EXERCISE INPUTS.
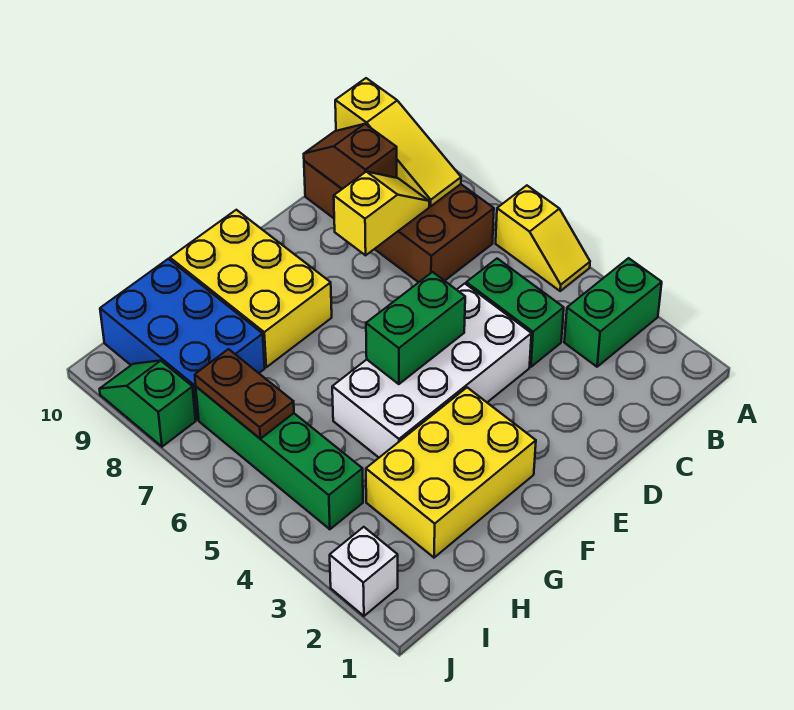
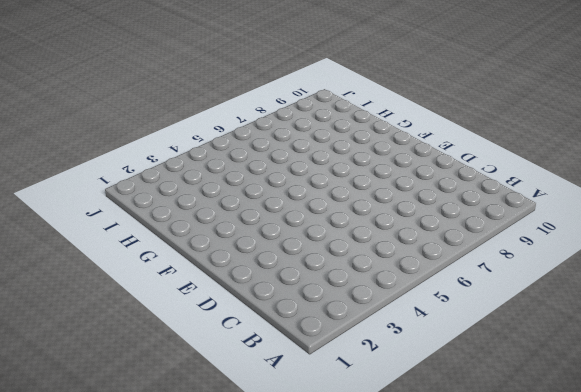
none -> green brick A3:B3 level 1
none -> yellow slope A5:A6 level 1 top 6
none -> brown brick B7:C10 level 1

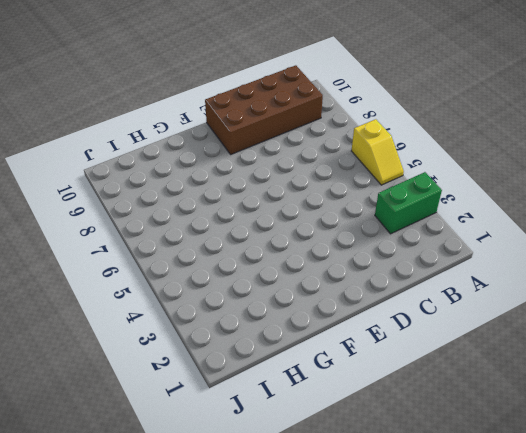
brown brick B9:E10 level 1 -> brown brick B7:C10 level 1
none -> green brick C4:C5 level 1
none -> white brick D4:G5 level 1
none -> yellow brick F2:H3 level 1

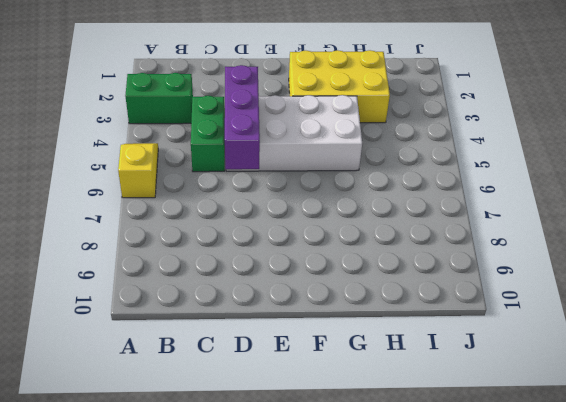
purple brick D4:D6 level 2 -> none
none -> brown brick B7:C10 level 1
none -> yellow brick F8:G10 level 1
none -> blue brick H8:I10 level 1

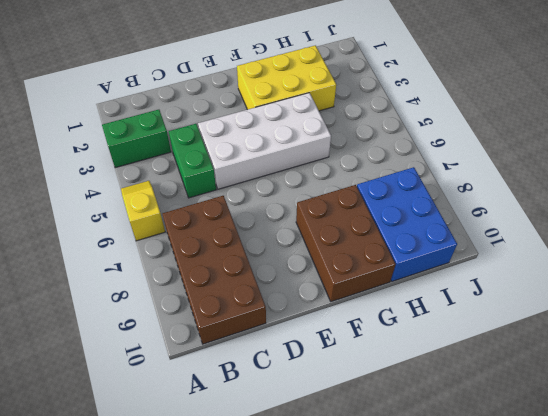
brown brick F8:G10 level 1 -> yellow brick F8:G10 level 1
none -> green brick I4:I7 level 1
none -> white brick J2 level 1
none -> green slope J8:J9 level 1 top 8

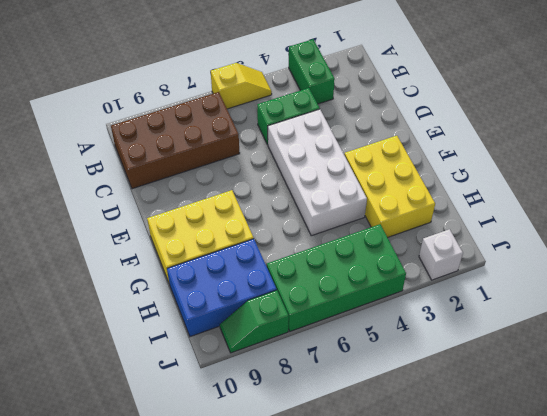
green brick I4:J7 level 1 -> green brick I4:I7 level 1
none -> yellow slope B8:B10 level 2 top 10
none -> yellow slope C8:D8 level 2 top D
none -> brown slope C9:C10 level 2 top 9

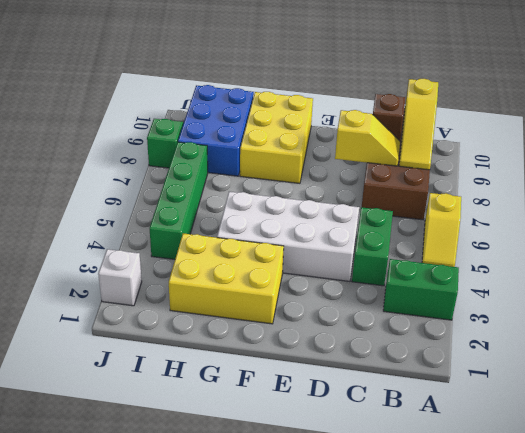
none -> green brick E5:F5 level 2
none -> brown plate I6:I7 level 2

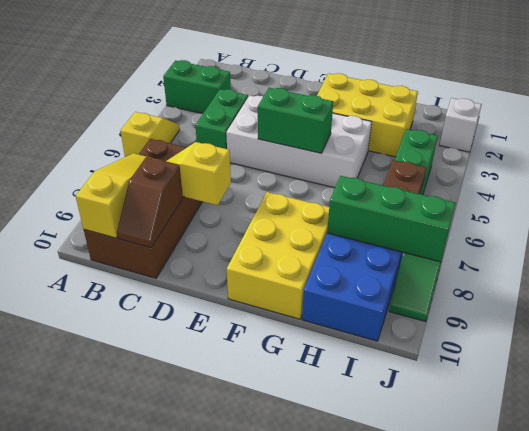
green brick H8:J8 level 2 -> none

TASK PROMPT. Print the data once more without any change, skipping each picture.

SOLVED PROBLEM.
none -> green brick A3:B3 level 1
none -> yellow slope A5:A6 level 1 top 6
none -> brown brick B7:C10 level 1

brown brick B9:E10 level 1 -> brown brick B7:C10 level 1
none -> green brick C4:C5 level 1
none -> white brick D4:G5 level 1
none -> yellow brick F2:H3 level 1

purple brick D4:D6 level 2 -> none
none -> brown brick B7:C10 level 1
none -> yellow brick F8:G10 level 1
none -> blue brick H8:I10 level 1

brown brick F8:G10 level 1 -> yellow brick F8:G10 level 1
none -> green brick I4:I7 level 1
none -> white brick J2 level 1
none -> green slope J8:J9 level 1 top 8

green brick I4:J7 level 1 -> green brick I4:I7 level 1
none -> yellow slope B8:B10 level 2 top 10
none -> yellow slope C8:D8 level 2 top D
none -> brown slope C9:C10 level 2 top 9

none -> green brick E5:F5 level 2
none -> brown plate I6:I7 level 2

green brick H8:J8 level 2 -> none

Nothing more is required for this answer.